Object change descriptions
---

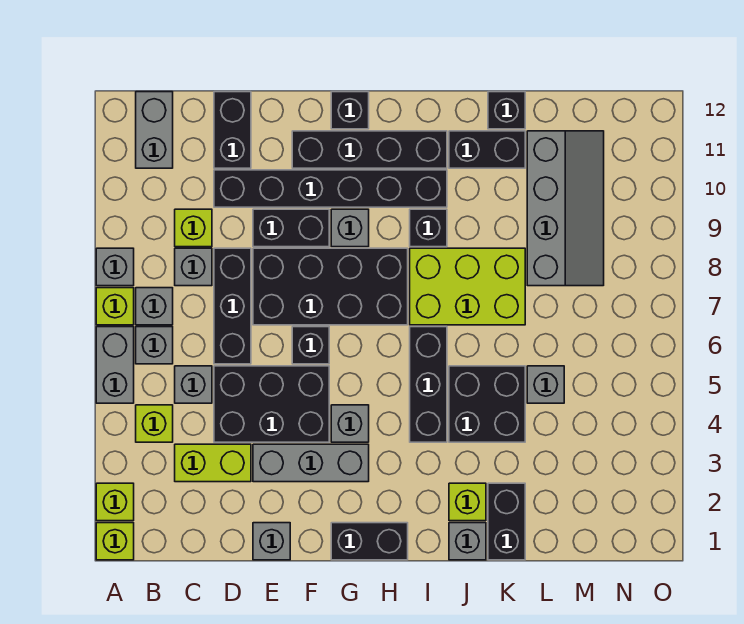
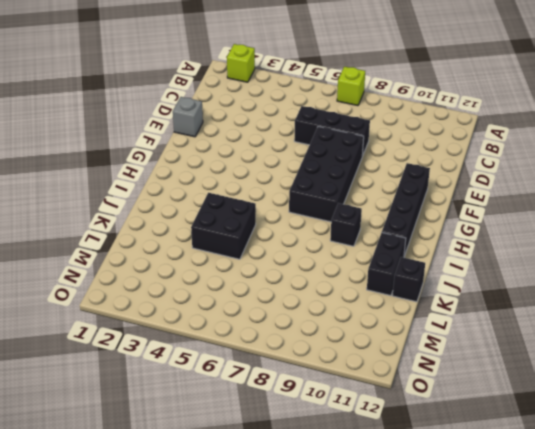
none -> lime brick A1 level 1
none -> grey brick A5:A6 level 1
none -> grey brick A8 level 1
none -> lime brick B4 level 1

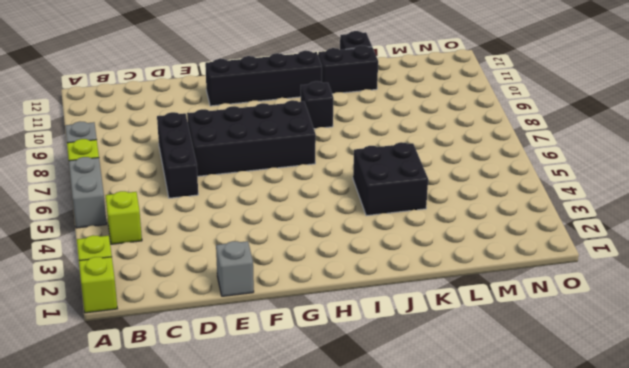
none -> grey brick B6 level 1
none -> grey brick B7 level 1
none -> grey brick B11:B12 level 1
none -> lime brick C3:D3 level 1

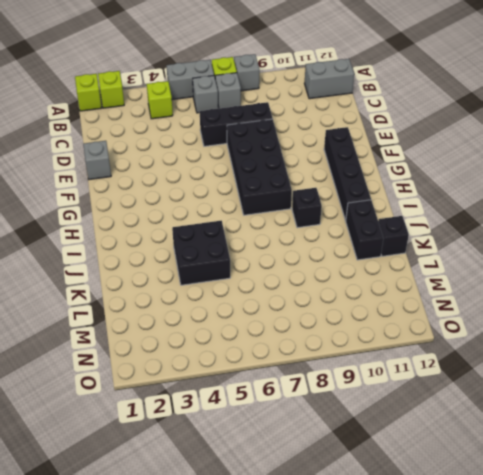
none -> lime brick C3:D3 level 1
none -> grey brick C5 level 1
none -> grey brick C8 level 1
none -> lime brick C9 level 1

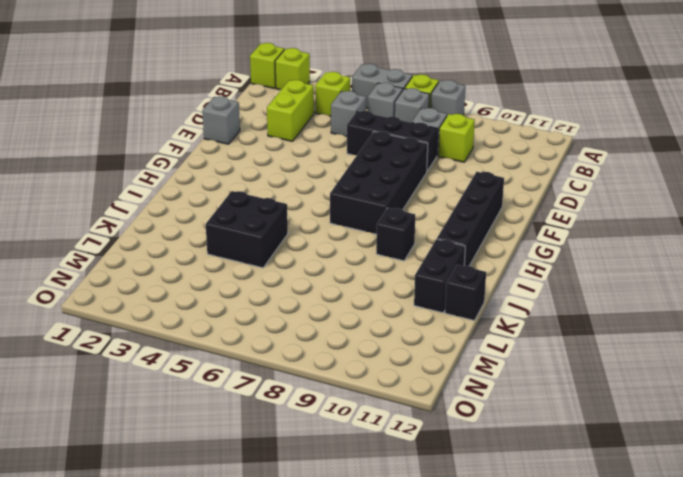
none -> grey brick B11:B12 level 1
none -> black brick D4:F5 level 1
none -> black brick D10:I10 level 1
none -> black brick D11:D12 level 1

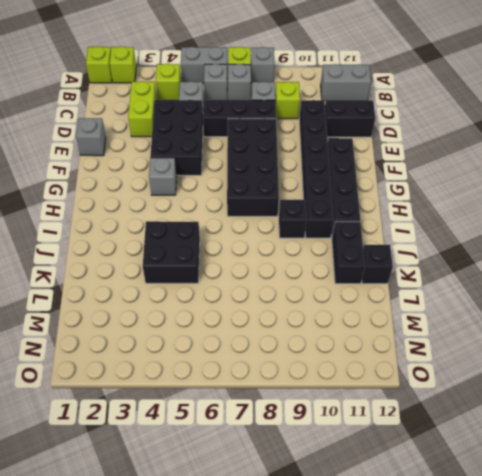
none -> grey brick E3:G3 level 1
none -> black brick E9:F9 level 1
none -> black brick F6 level 1
none -> black brick G1:H1 level 1

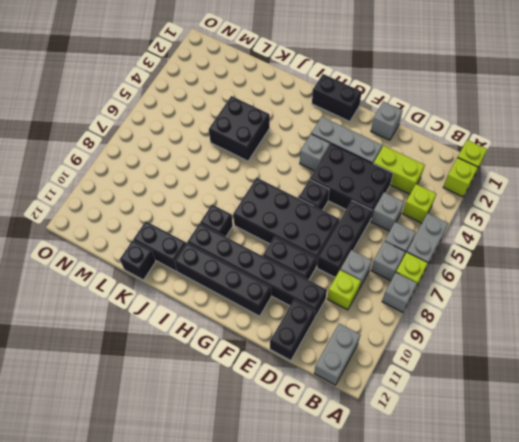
none -> grey brick G9 level 1
none -> black brick G12 level 1
none -> black brick I4:I6 level 1
none -> lime brick I7:K8 level 1

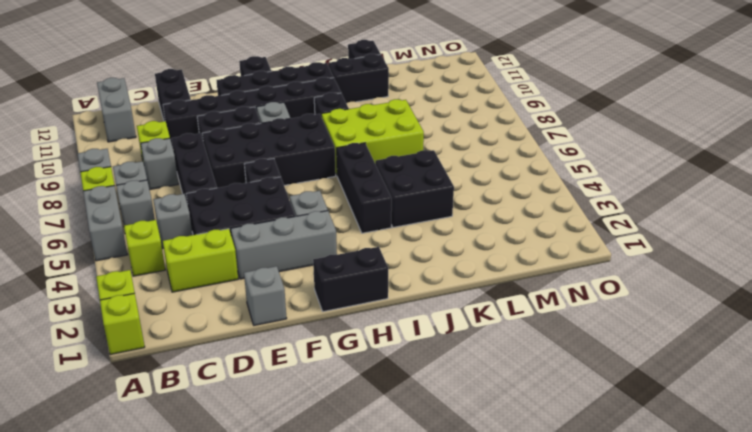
none -> grey brick J1 level 1
none -> lime brick J2 level 1
none -> black brick K1:K2 level 1
none -> grey brick L5 level 1

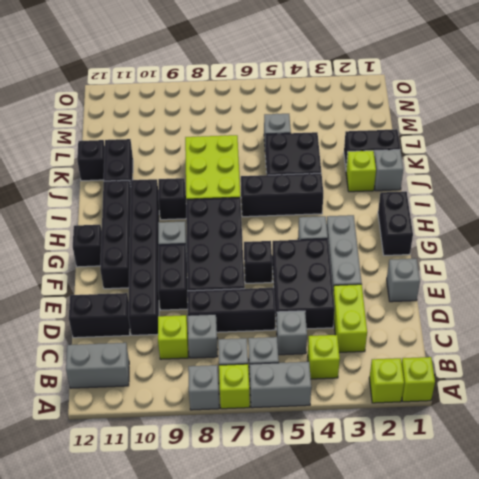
none -> grey slope L8:M11 level 1 top L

---

● Task brief: In repeating the entries, exclude the pictures and alter nothing else.

● Task solution:
none -> lime brick A1 level 1
none -> grey brick A5:A6 level 1
none -> grey brick A8 level 1
none -> lime brick B4 level 1

none -> grey brick B6 level 1
none -> grey brick B7 level 1
none -> grey brick B11:B12 level 1
none -> lime brick C3:D3 level 1

none -> lime brick C3:D3 level 1
none -> grey brick C5 level 1
none -> grey brick C8 level 1
none -> lime brick C9 level 1

none -> grey brick B11:B12 level 1
none -> black brick D4:F5 level 1
none -> black brick D10:I10 level 1
none -> black brick D11:D12 level 1

none -> grey brick E3:G3 level 1
none -> black brick E9:F9 level 1
none -> black brick F6 level 1
none -> black brick G1:H1 level 1

none -> grey brick G9 level 1
none -> black brick G12 level 1
none -> black brick I4:I6 level 1
none -> lime brick I7:K8 level 1

none -> grey brick J1 level 1
none -> lime brick J2 level 1
none -> black brick K1:K2 level 1
none -> grey brick L5 level 1

none -> grey slope L8:M11 level 1 top L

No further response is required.